═════ Data extract ═════
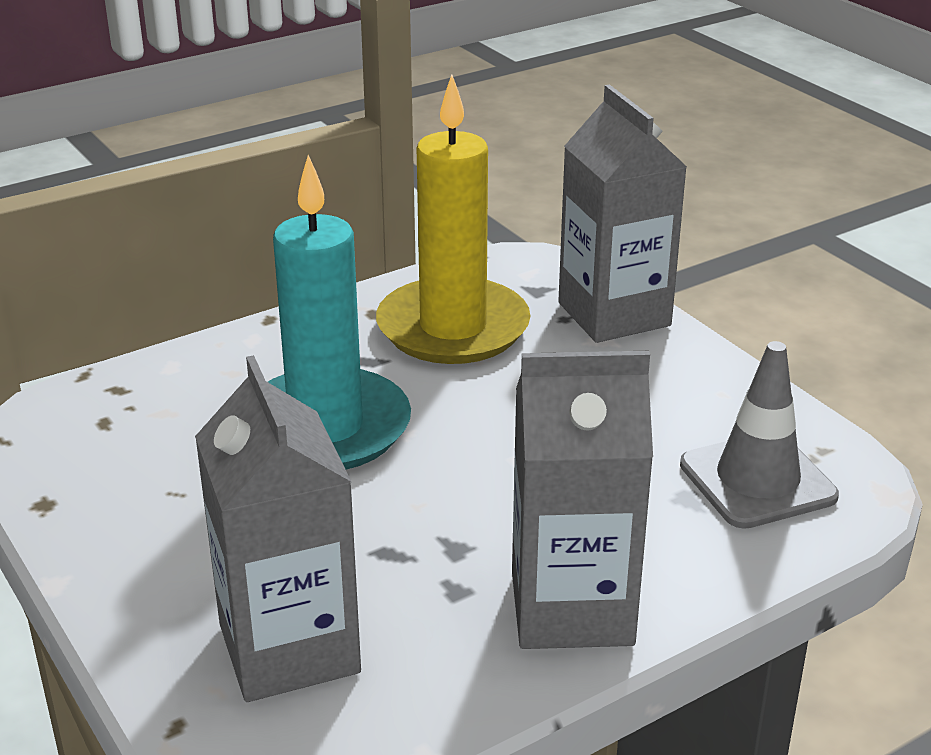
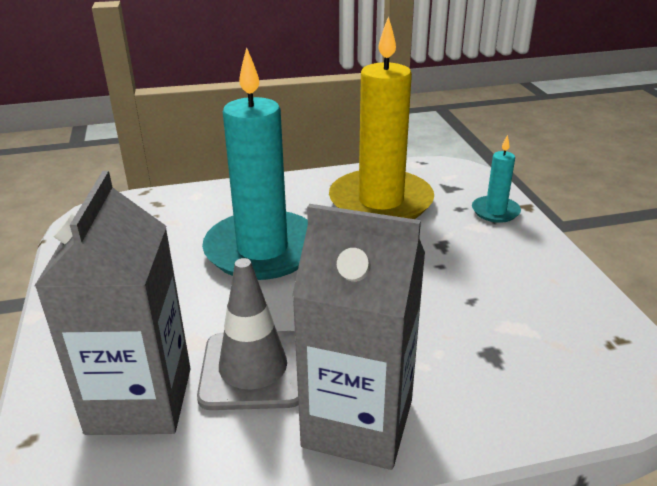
camera: 20 degrees right, 0 degrees up
(614, 314) = (495, 211): grey carton -> turquoise candle
(757, 480) = (555, 353): grey traffic cone -> grey traffic cone (253, 370)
═════
-- Exercise --
Give back the full listing exactly as written, only without its pictures.

-- Solution to the exercise --
camera: 20 degrees right, 0 degrees up
(614, 314) = (495, 211): grey carton -> turquoise candle
(757, 480) = (555, 353): grey traffic cone -> grey traffic cone (253, 370)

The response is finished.